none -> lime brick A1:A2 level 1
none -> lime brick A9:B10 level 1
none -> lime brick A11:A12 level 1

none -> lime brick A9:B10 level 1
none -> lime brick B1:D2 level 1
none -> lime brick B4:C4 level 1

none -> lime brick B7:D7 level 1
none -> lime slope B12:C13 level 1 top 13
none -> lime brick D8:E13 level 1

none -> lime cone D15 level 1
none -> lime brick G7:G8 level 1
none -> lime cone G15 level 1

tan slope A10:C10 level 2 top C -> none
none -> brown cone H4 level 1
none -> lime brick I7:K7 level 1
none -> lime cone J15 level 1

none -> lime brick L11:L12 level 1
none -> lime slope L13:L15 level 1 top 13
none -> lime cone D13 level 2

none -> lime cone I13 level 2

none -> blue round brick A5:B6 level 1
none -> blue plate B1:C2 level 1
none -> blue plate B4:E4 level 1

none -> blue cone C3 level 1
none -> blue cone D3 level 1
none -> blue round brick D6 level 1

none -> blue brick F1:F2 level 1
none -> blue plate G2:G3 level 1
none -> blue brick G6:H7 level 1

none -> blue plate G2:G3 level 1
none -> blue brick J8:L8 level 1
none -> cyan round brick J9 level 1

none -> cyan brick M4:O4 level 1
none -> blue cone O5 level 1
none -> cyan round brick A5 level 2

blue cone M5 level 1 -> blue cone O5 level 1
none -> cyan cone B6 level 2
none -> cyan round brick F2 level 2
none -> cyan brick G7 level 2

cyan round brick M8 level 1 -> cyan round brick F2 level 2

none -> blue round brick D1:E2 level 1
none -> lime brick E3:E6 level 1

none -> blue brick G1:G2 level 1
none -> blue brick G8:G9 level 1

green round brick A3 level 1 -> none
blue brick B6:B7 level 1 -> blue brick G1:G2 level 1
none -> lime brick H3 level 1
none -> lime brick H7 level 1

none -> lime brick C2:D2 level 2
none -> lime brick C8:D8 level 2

• [TASK OBJECTIVE] Look through the records for the string "round". Copy every line that has it.

• [RESULT FOR THIS EXERCISE]
none -> blue round brick A5:B6 level 1
none -> blue round brick D6 level 1
none -> cyan round brick J9 level 1
none -> cyan round brick A5 level 2
none -> cyan round brick F2 level 2
cyan round brick M8 level 1 -> cyan round brick F2 level 2
none -> blue round brick D1:E2 level 1
green round brick A3 level 1 -> none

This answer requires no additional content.